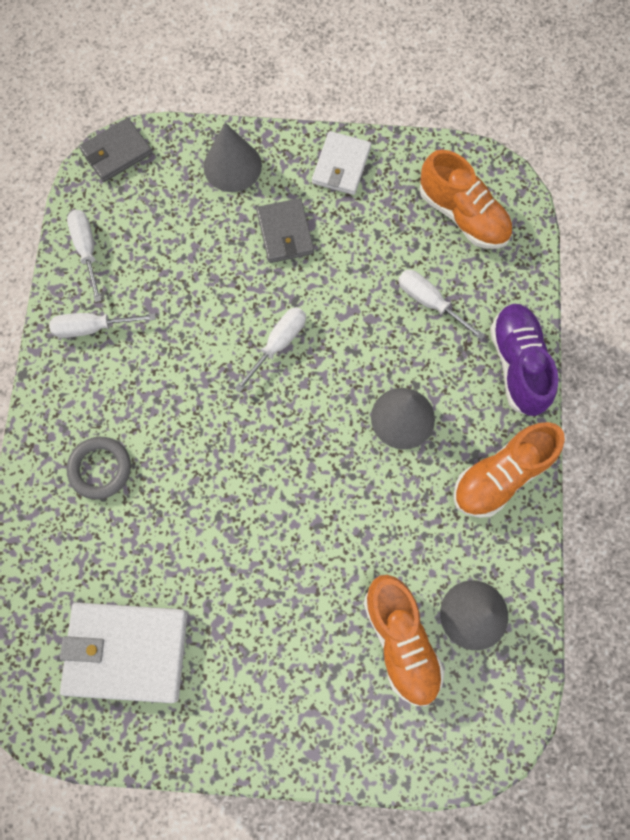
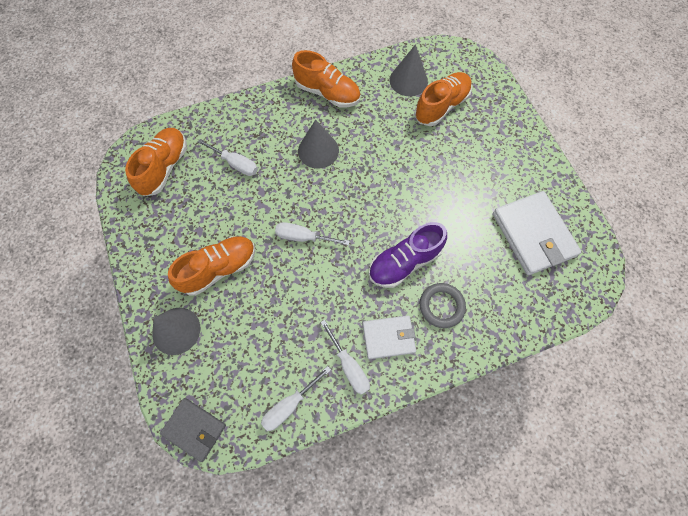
camera: 115 degrees left, 5 degrees down
(285, 233) = (219, 269): grey wallet -> orange shoe
(341, 166) = (150, 255): white wallet -> white wallet (388, 337)
(429, 302) = (235, 164): white screwdriver -> white screwdriver turned 75 degrees counterclockwise
(518, 364) = (257, 106): purple shoe -> purple shoe (404, 262)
○ ○ ○ ○
Tell how many lines of the records above hold the string "degrees". Give no other text.

Written response:
2